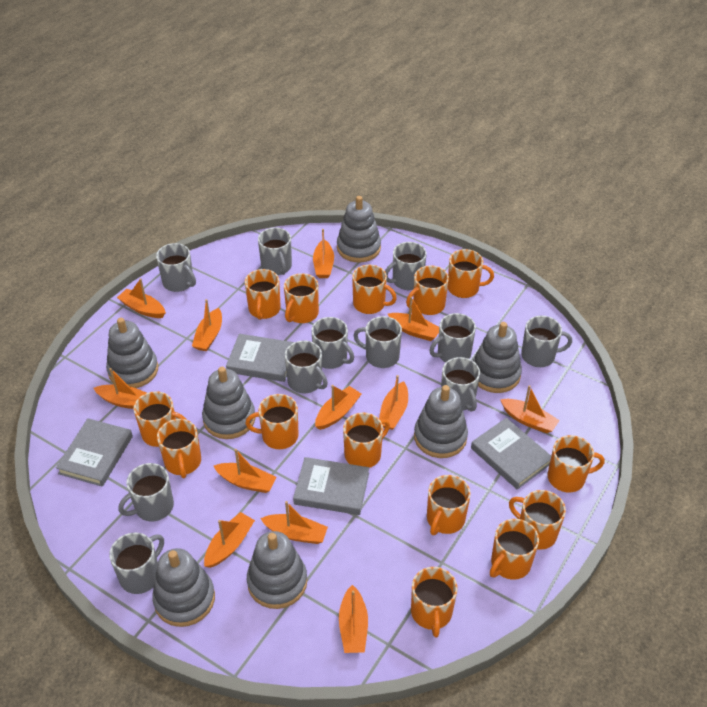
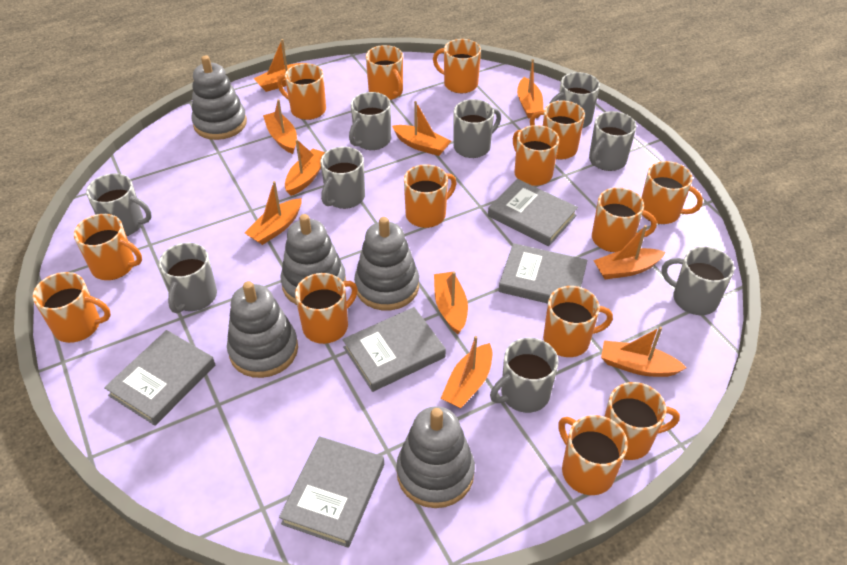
grey book: 4 -> 5
grey mug: 11 -> 9
grey stacking toy: 7 -> 5
orange boat: 12 -> 10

**********

> **YOUR TASK**
Return all the data above as written, leaving out only the pictures.

> **ANSWER TO THIS EXERCISE**
grey book: 4 -> 5
grey mug: 11 -> 9
grey stacking toy: 7 -> 5
orange boat: 12 -> 10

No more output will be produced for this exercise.